**DIRECTIONS FOR THIS TASK**: Please look for the string "purple" below and report every line in which it occurs.

[DATA EXCERPTS — start]

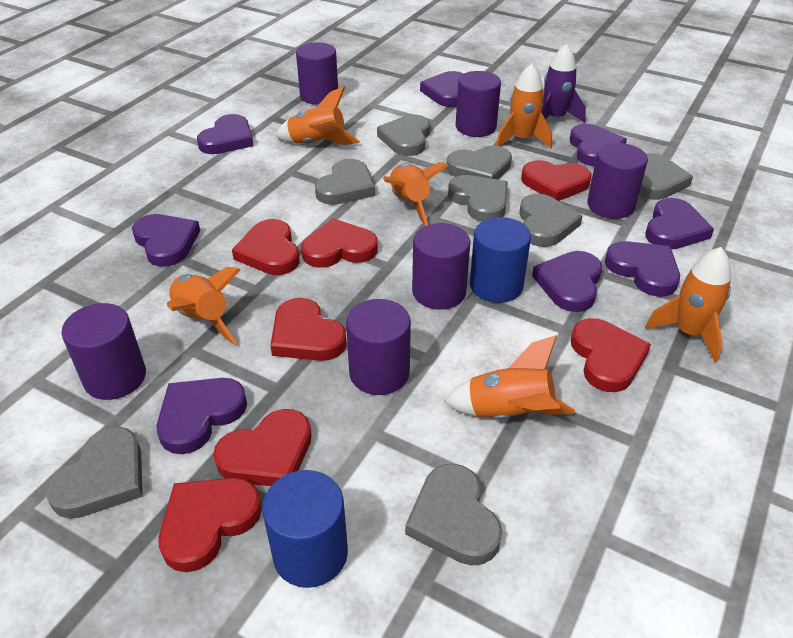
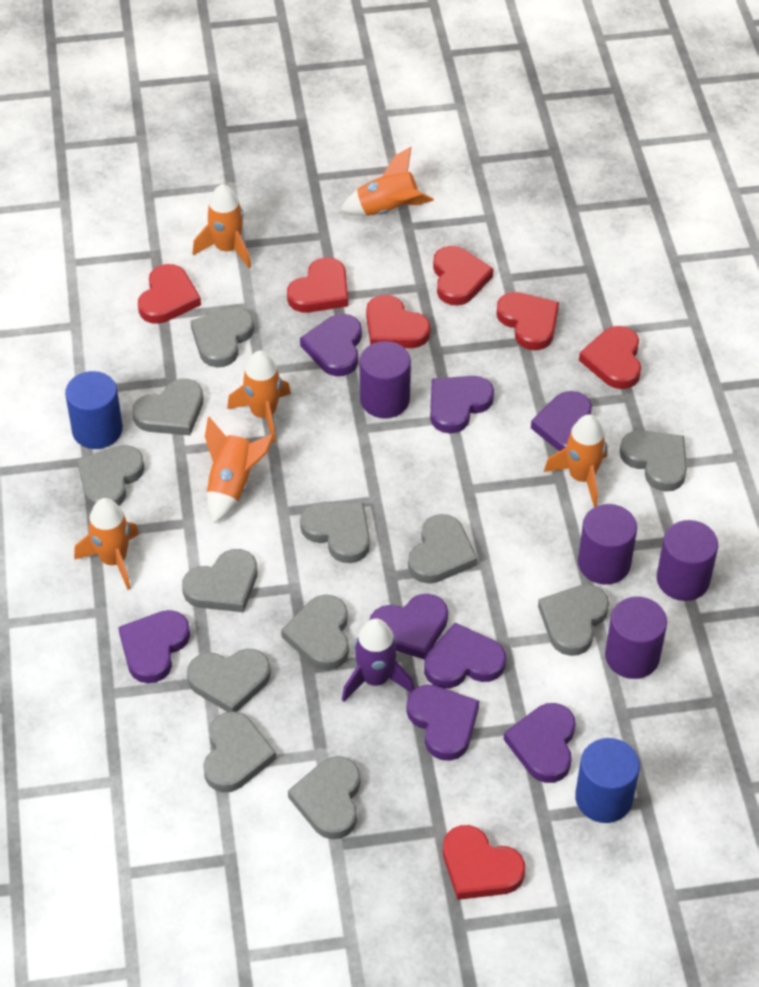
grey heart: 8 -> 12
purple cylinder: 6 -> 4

[DATA EXCERPTS — finish]
[DATA EXCERPTS — start]

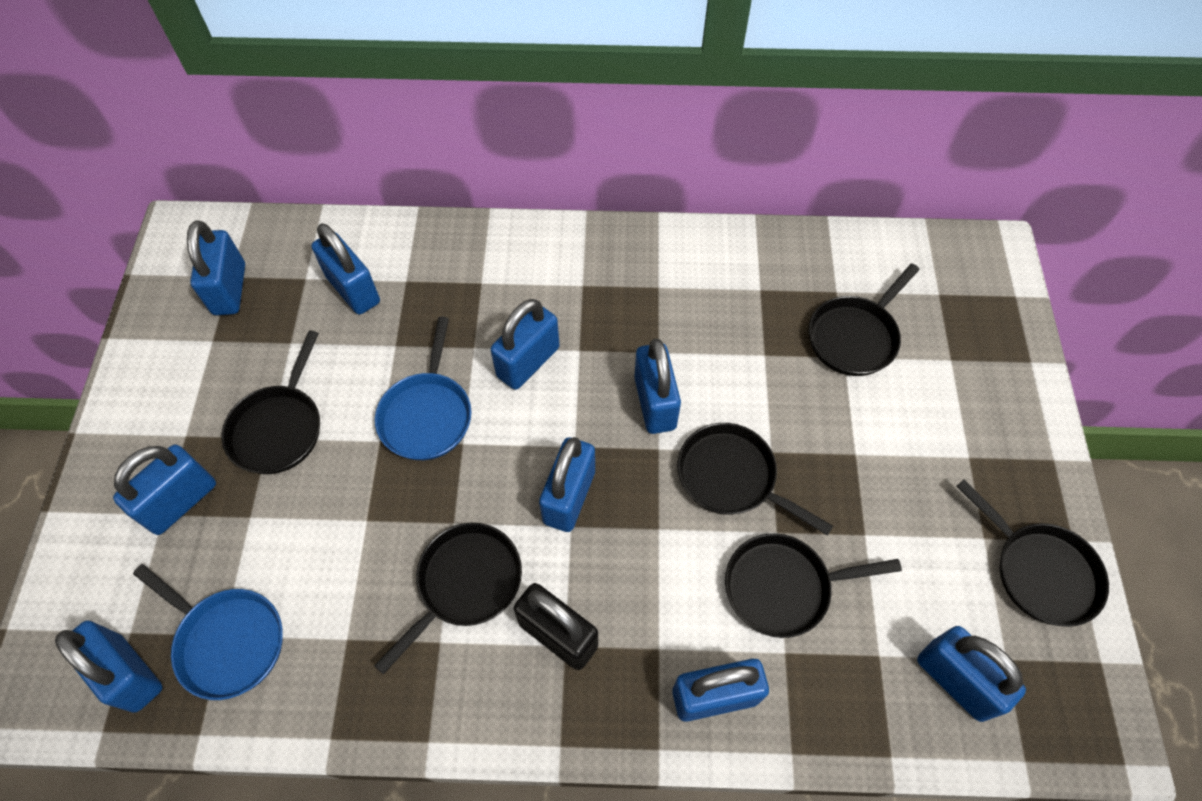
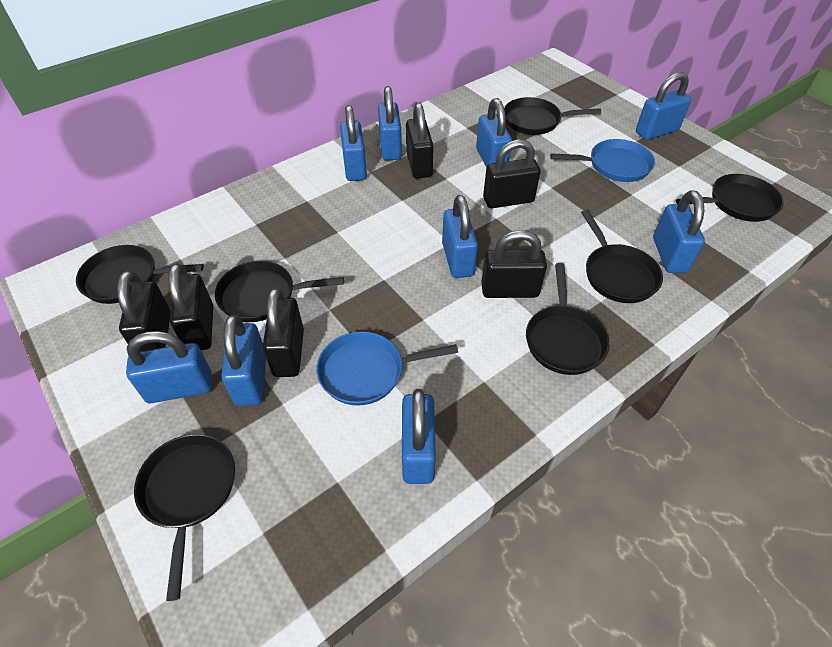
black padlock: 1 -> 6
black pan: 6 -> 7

[DATA EXCERPTS — finish]
[DATA EXCERPTS — start]

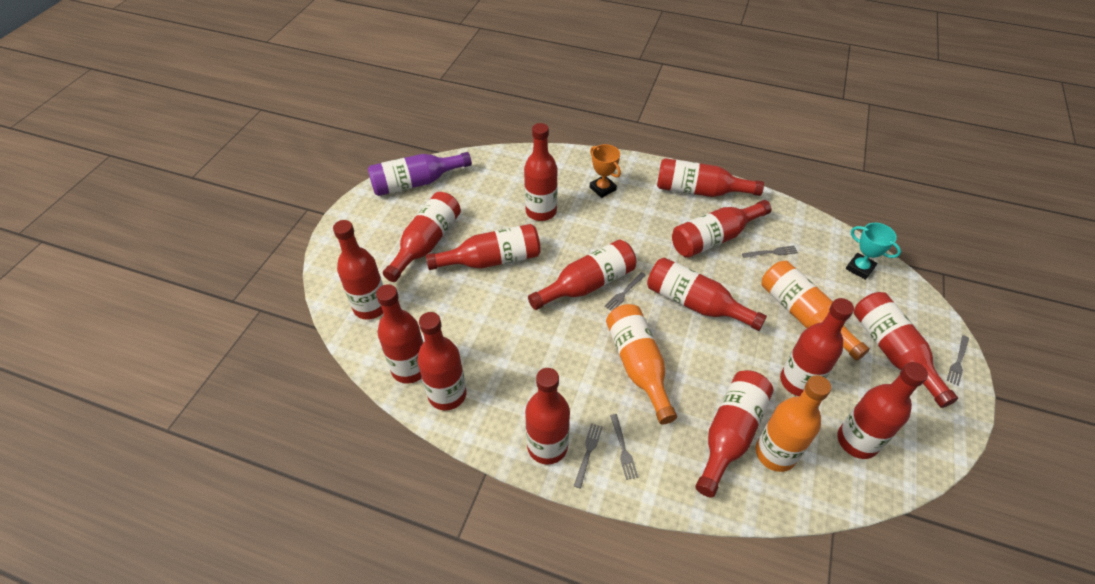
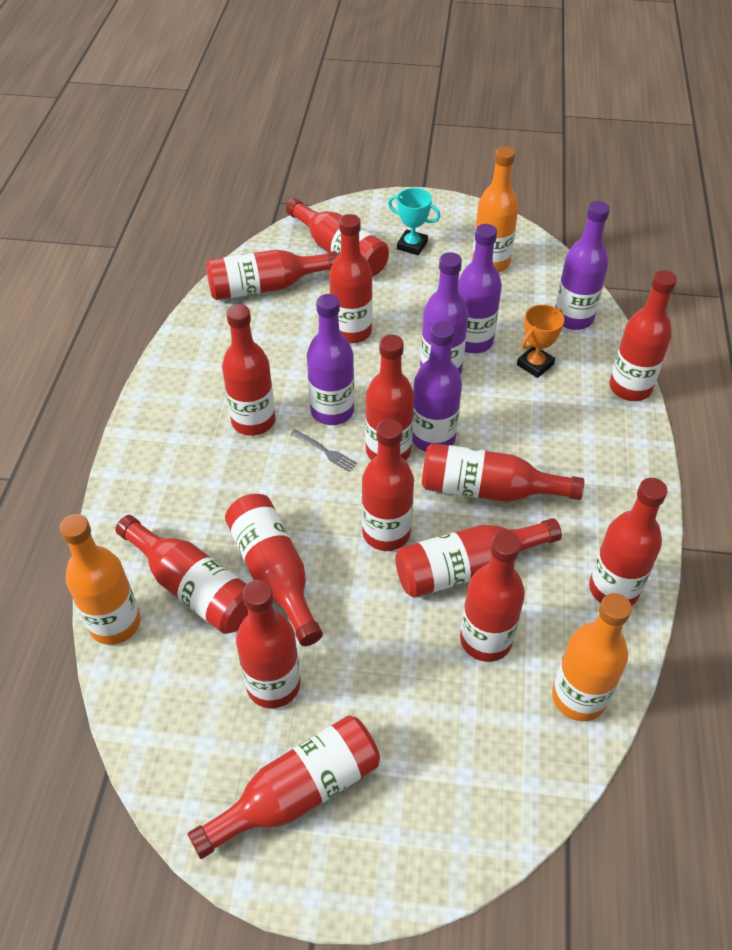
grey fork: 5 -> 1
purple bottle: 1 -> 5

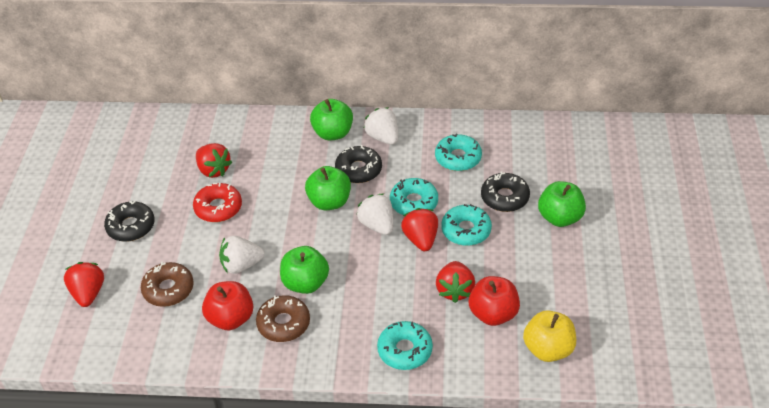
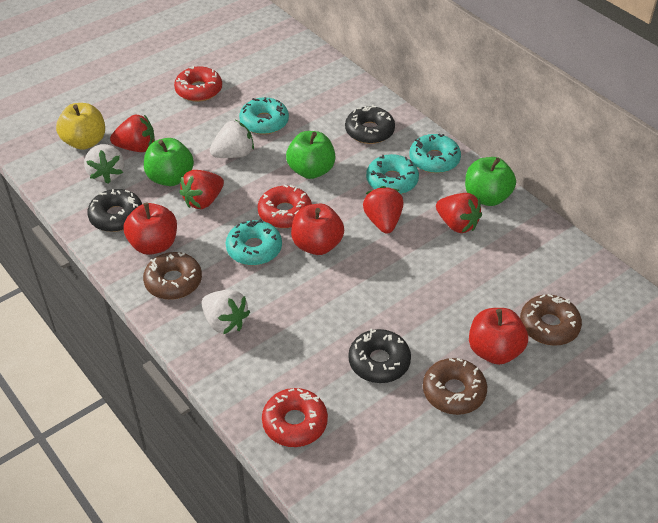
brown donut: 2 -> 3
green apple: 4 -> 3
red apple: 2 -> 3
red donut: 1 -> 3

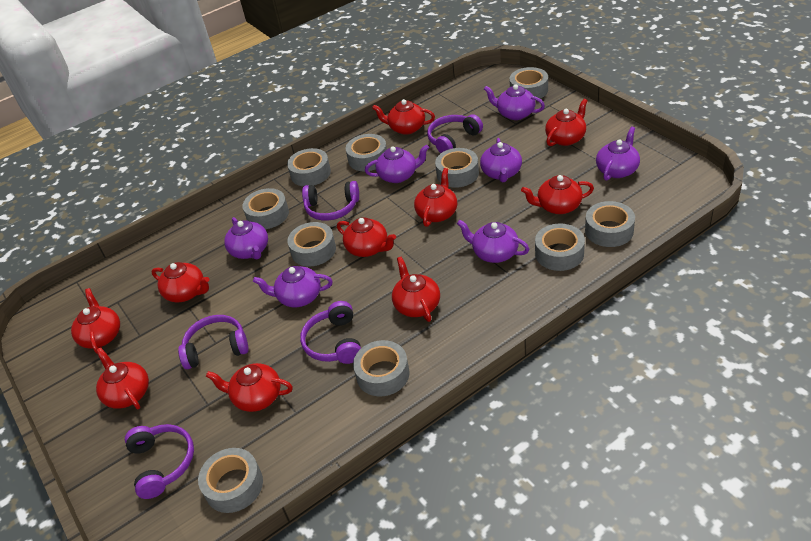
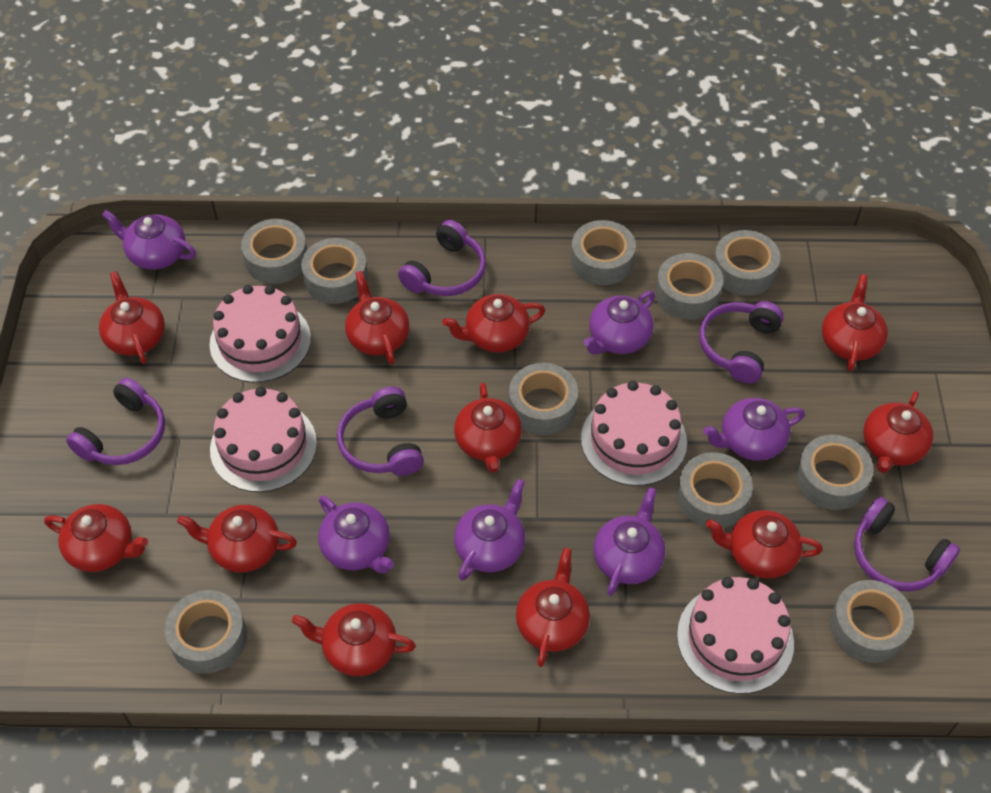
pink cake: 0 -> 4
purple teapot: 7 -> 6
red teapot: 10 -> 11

[DATA EXCERPTS — finish]

**TASK ANSWER**:
purple cylinder: 6 -> 4
purple bottle: 1 -> 5
purple teapot: 7 -> 6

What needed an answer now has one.